WHAT THE TASK ASKS: The answer must be the full listing, repeated word for word.

═══ PROVIDED DATA

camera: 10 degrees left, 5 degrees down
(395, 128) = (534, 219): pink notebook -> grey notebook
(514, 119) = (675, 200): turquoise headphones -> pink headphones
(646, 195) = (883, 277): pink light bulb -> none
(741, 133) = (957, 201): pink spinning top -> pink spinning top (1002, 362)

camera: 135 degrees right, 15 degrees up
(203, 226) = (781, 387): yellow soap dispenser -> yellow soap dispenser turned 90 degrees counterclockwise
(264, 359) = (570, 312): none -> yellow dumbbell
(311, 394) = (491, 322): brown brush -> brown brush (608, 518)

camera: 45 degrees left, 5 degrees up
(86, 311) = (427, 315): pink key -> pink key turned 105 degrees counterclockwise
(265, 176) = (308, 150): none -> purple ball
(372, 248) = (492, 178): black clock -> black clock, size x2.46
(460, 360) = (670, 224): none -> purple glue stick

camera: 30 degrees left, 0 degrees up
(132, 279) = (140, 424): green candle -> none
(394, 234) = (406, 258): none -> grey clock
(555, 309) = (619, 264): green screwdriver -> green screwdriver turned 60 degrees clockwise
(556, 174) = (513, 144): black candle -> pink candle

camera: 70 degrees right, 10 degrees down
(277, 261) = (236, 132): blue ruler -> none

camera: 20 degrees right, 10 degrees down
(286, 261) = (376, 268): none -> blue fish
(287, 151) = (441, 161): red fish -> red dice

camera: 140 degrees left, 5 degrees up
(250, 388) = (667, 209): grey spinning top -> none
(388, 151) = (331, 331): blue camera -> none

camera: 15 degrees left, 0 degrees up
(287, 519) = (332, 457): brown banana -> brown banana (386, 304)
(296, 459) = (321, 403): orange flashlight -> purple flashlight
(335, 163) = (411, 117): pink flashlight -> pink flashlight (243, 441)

══════

SOLVED PROBLEM:
camera: 10 degrees left, 5 degrees down
(395, 128) = (534, 219): pink notebook -> grey notebook
(514, 119) = (675, 200): turquoise headphones -> pink headphones
(646, 195) = (883, 277): pink light bulb -> none
(741, 133) = (957, 201): pink spinning top -> pink spinning top (1002, 362)

camera: 135 degrees right, 15 degrees up
(203, 226) = (781, 387): yellow soap dispenser -> yellow soap dispenser turned 90 degrees counterclockwise
(264, 359) = (570, 312): none -> yellow dumbbell
(311, 394) = (491, 322): brown brush -> brown brush (608, 518)

camera: 45 degrees left, 5 degrees up
(86, 311) = (427, 315): pink key -> pink key turned 105 degrees counterclockwise
(265, 176) = (308, 150): none -> purple ball
(372, 248) = (492, 178): black clock -> black clock, size x2.46
(460, 360) = (670, 224): none -> purple glue stick

camera: 30 degrees left, 0 degrees up
(132, 279) = (140, 424): green candle -> none
(394, 234) = (406, 258): none -> grey clock
(555, 309) = (619, 264): green screwdriver -> green screwdriver turned 60 degrees clockwise
(556, 174) = (513, 144): black candle -> pink candle

camera: 70 degrees right, 10 degrees down
(277, 261) = (236, 132): blue ruler -> none

camera: 20 degrees right, 10 degrees down
(286, 261) = (376, 268): none -> blue fish
(287, 151) = (441, 161): red fish -> red dice

camera: 140 degrees left, 5 degrees up
(250, 388) = (667, 209): grey spinning top -> none
(388, 151) = (331, 331): blue camera -> none

camera: 15 degrees left, 0 degrees up
(287, 519) = (332, 457): brown banana -> brown banana (386, 304)
(296, 459) = (321, 403): orange flashlight -> purple flashlight
(335, 163) = (411, 117): pink flashlight -> pink flashlight (243, 441)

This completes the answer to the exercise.